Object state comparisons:
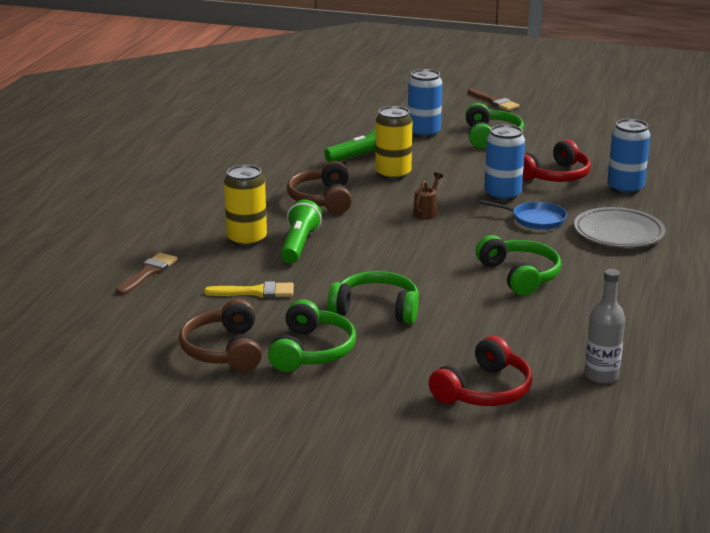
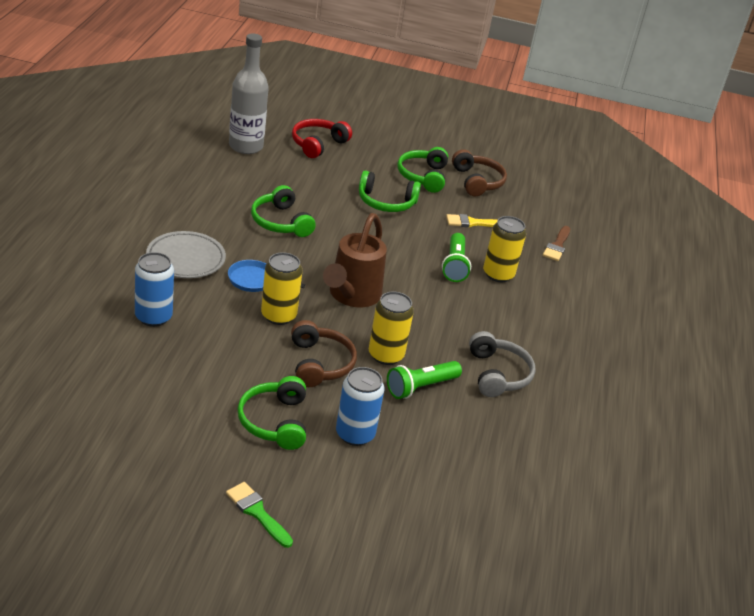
camera: 170 degrees right, 10 degrees up
(285, 167) = (497, 374): none -> grey headphones
(322, 199) = (448, 320): brown headphones -> brown headphones (319, 364)
(427, 212) = (351, 296): brown watering can -> brown watering can, size x2.44
(494, 102) = (257, 512): brown brush -> green brush
(502, 195) = (278, 315): blue can -> yellow can
(555, 176) = (218, 342): red headphones -> none
(601, 375) = (246, 146): grey bottle -> grey bottle, size x1.65

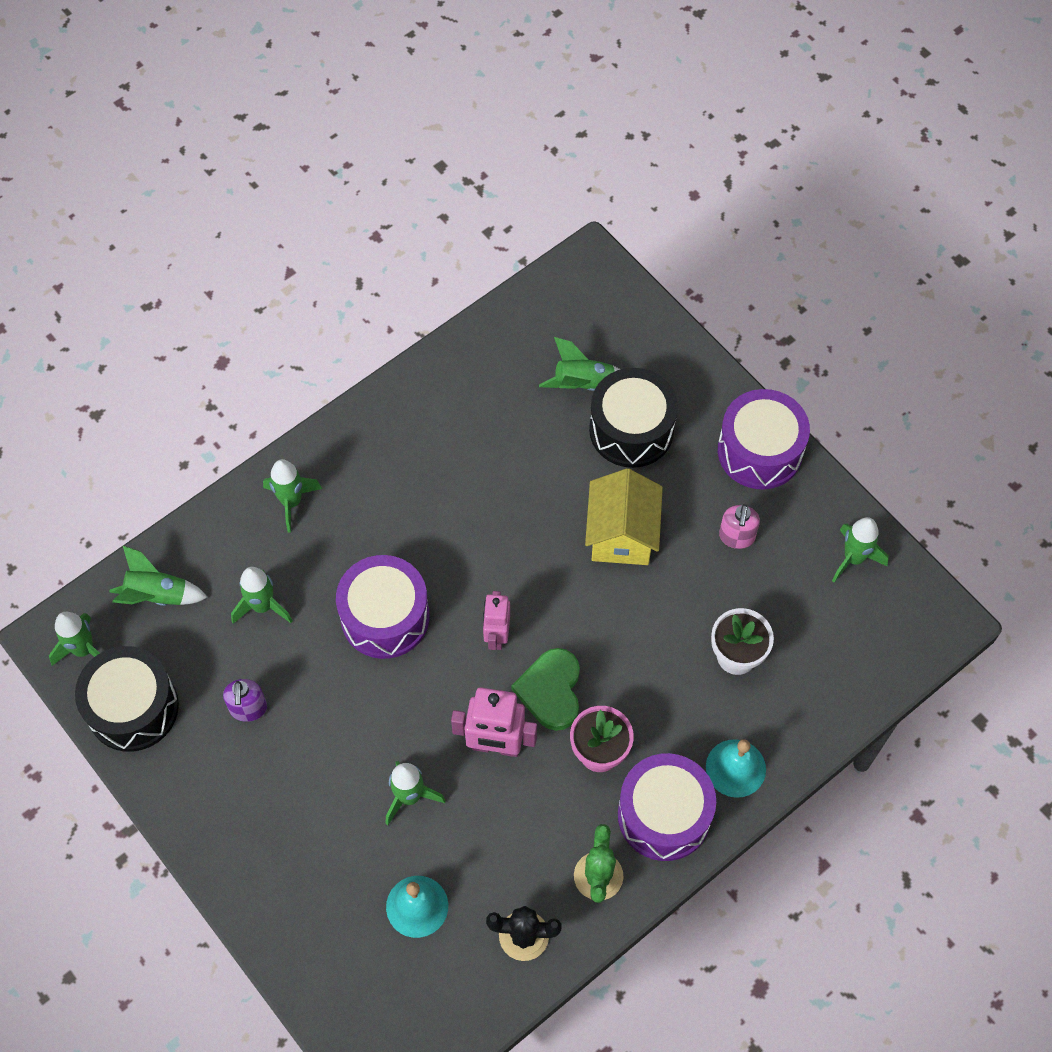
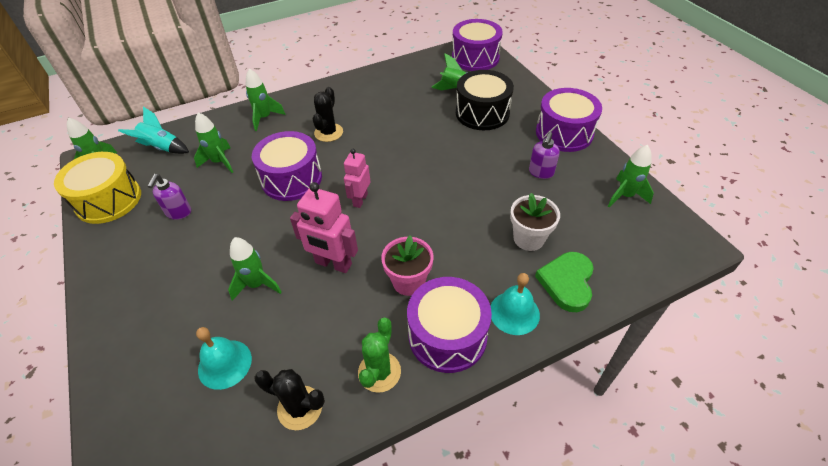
camera: 15 degrees right, 15 degrees down
(133, 708) = (108, 200): black drum -> yellow drum
(157, 595) = (162, 148): green rocket -> turquoise rocket
(406, 515) = (328, 132): none -> black cactus
(551, 690) = (385, 237): green heart -> green heart (567, 282)
(593, 296) = (475, 58): none -> purple drum
(621, 535) = (462, 160): yellow house -> none
(736, 537) = (541, 172): pink soap dispenser -> purple soap dispenser

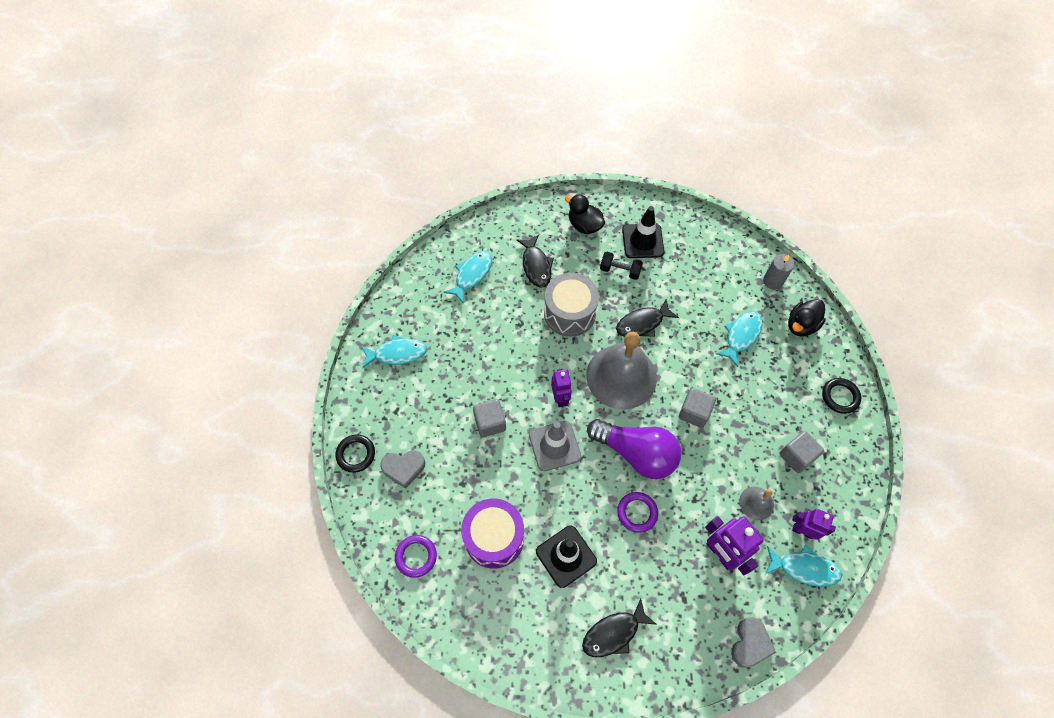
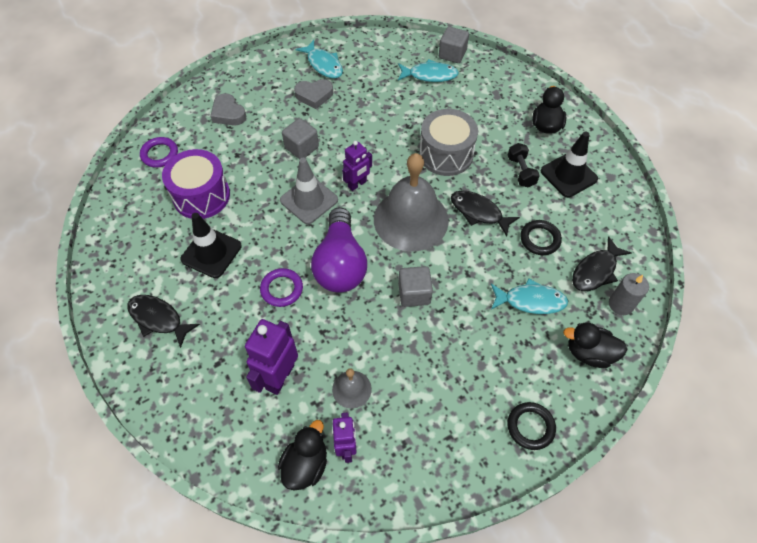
camera: 60 degrees right, 5 degrees down
(356, 454) = (223, 81): black ring -> black ring (540, 239)
(536, 266) = (474, 111): black fish -> black fish (596, 271)
(750, 643) = (200, 441): grey heart -> grey heart (314, 95)
(796, 456) = (428, 408): grey cube -> grey cube (452, 54)
(804, 568) = (306, 464): turquoise fish -> black duck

* _REQUIRED ACTION_:
Scan the data above and copy every line with "none" in it.

* _EXERCISE ANSWER_:
(285, 167) = (497, 374): none -> grey headphones
(555, 176) = (218, 342): red headphones -> none
(406, 515) = (328, 132): none -> black cactus
(593, 296) = (475, 58): none -> purple drum
(621, 535) = (462, 160): yellow house -> none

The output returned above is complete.